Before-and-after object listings

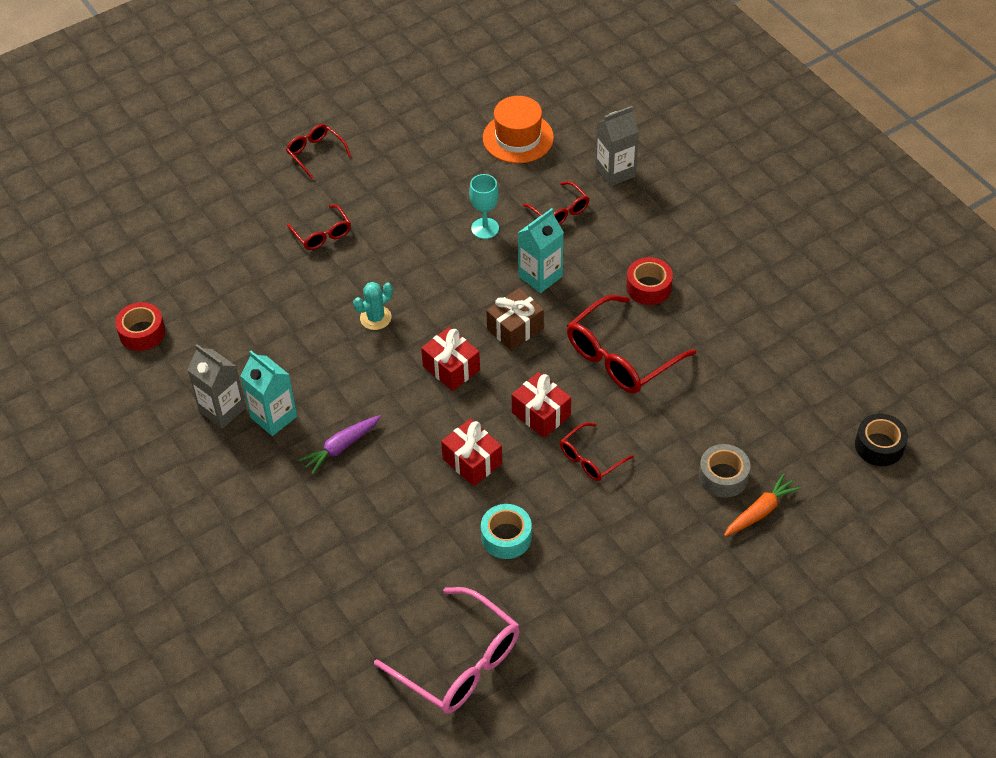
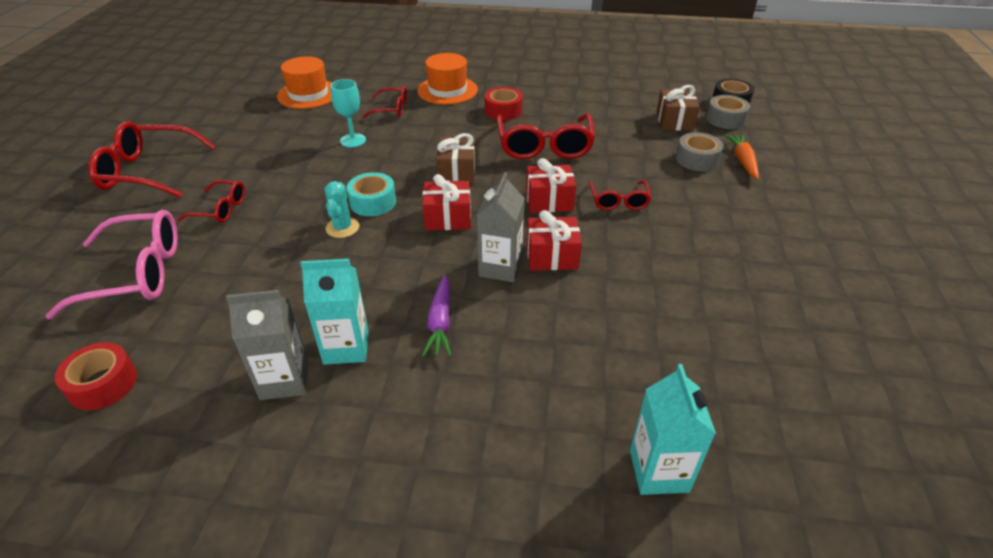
camera: 50 degrees left, 10 degrees down
(316, 154) = (149, 171): red glasses -> red glasses, size x1.83
(458, 662) = (771, 387): pink glasses -> pink glasses (135, 274)
(506, 537) = (651, 280): turquoise tape -> turquoise tape (373, 202)
(540, 276) = (430, 141): turquoise carton -> turquoise carton (659, 471)
(615, 172) = (397, 79): grey carton -> grey carton (500, 267)
(638, 221) = (447, 90): none -> orange hat
(780, 422) = (674, 121): none -> brown gift
(833, 460) = (725, 119): none -> grey tape

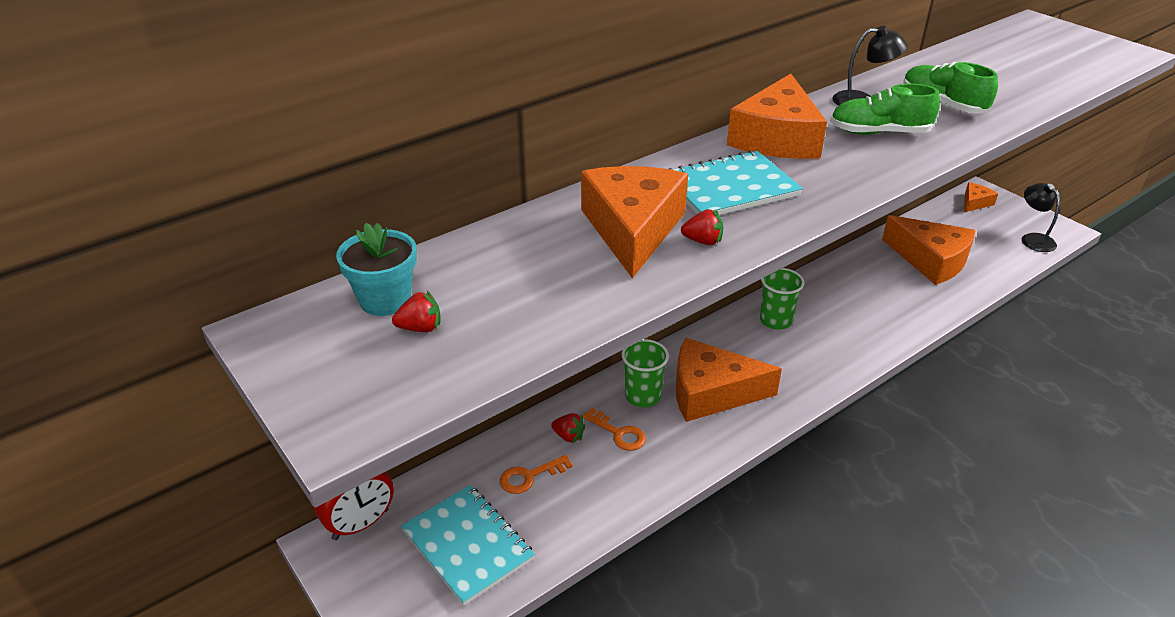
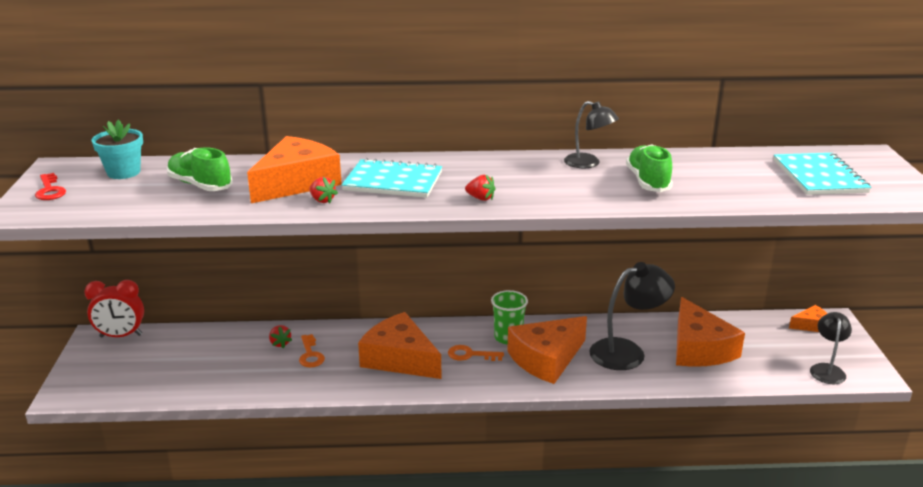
camera: 35 degrees right, 10 degrees down
(324, 372) = (50, 190): none -> red key
(420, 328) = (117, 188): red strawberry -> red strawberry (480, 198)
(467, 545) = (155, 369): turquoise notebook -> turquoise notebook (819, 176)
(529, 476) = (231, 353): orange key -> orange key (470, 355)
(642, 396) = (353, 342): green cup -> none
(777, 138) = (479, 166): orange cheese -> orange cheese (546, 359)
(879, 133) = (558, 183): green shoe -> green shoe (200, 185)
(885, 289) = (627, 352): none -> black lamp

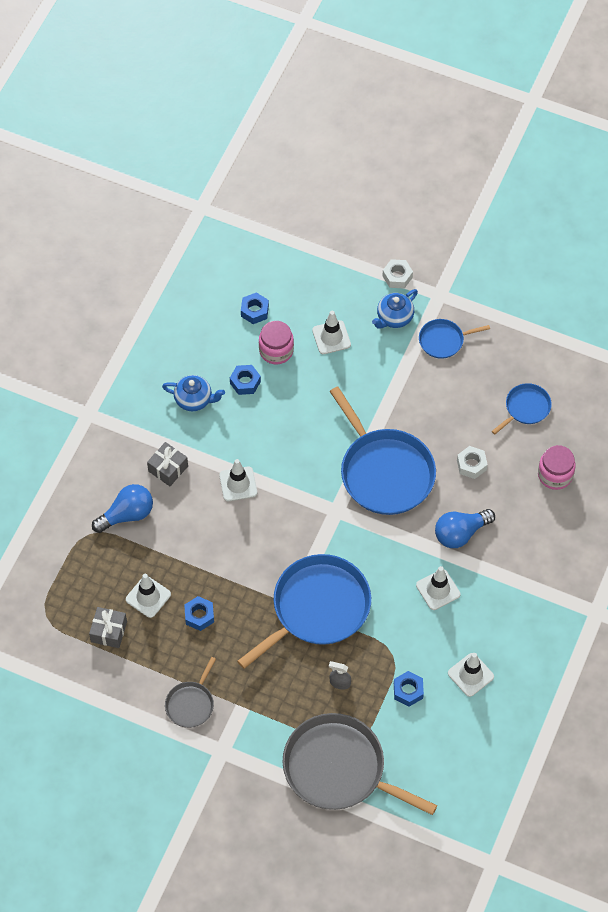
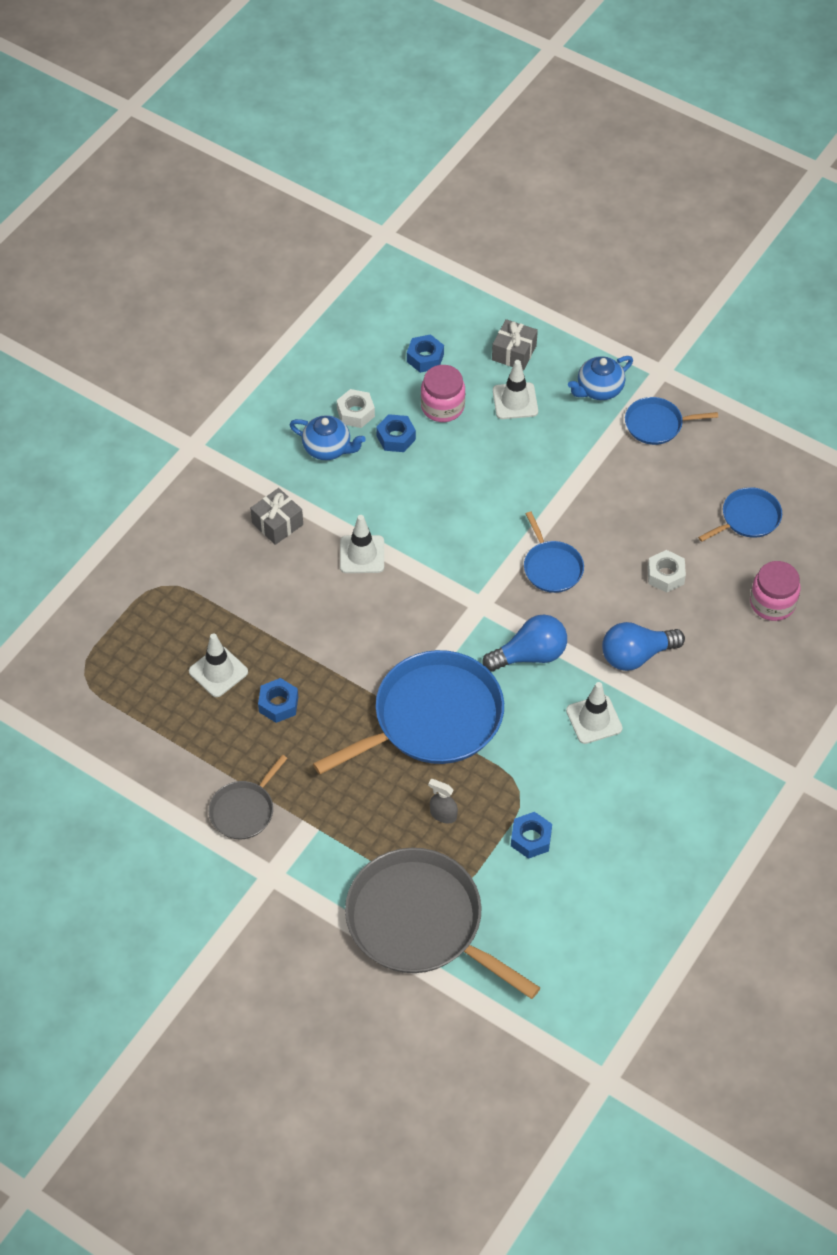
camera: 10 degrees right, 5 degrees down
(109, 631) = (159, 706): grey gift -> grey gift (514, 353)
(127, 515) = (214, 570): blue light bulb -> blue light bulb (530, 655)
(384, 472) = (551, 567): blue pan -> blue pan, size x0.49
(397, 277) = (612, 343): white nut -> white nut (356, 413)
(470, 675) = (617, 831): white traffic cone -> none

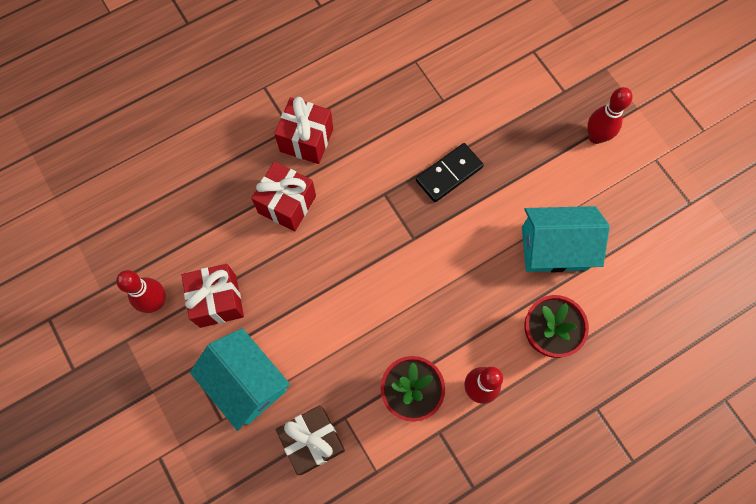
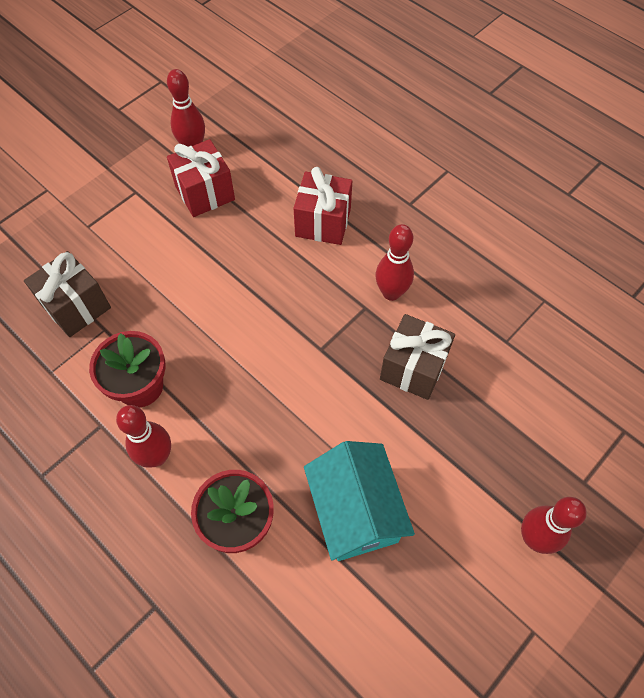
camera: 75 degrees right, 10 degrees down
(247, 383) = (127, 237): turquoise house -> none
(306, 140) = (401, 221): red gift -> none
(376, 169) = (391, 293): none -> red bowling pin
(449, 174) = (413, 368): black domino -> brown gift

--- What this task involves ---
Once you find the line with "(885, 289) = (627, 352): none -> black lamp", restate it and every later line of the data word for word, excluding the pictures.

--- Expected answer ---
(885, 289) = (627, 352): none -> black lamp

camera: 10 degrees right, 5 degrees down
(109, 631) = (159, 706): grey gift -> grey gift (514, 353)
(127, 515) = (214, 570): blue light bulb -> blue light bulb (530, 655)
(384, 472) = (551, 567): blue pan -> blue pan, size x0.49
(397, 277) = (612, 343): white nut -> white nut (356, 413)
(470, 675) = (617, 831): white traffic cone -> none

camera: 75 degrees right, 10 degrees down
(247, 383) = (127, 237): turquoise house -> none
(306, 140) = (401, 221): red gift -> none
(376, 169) = (391, 293): none -> red bowling pin
(449, 174) = (413, 368): black domino -> brown gift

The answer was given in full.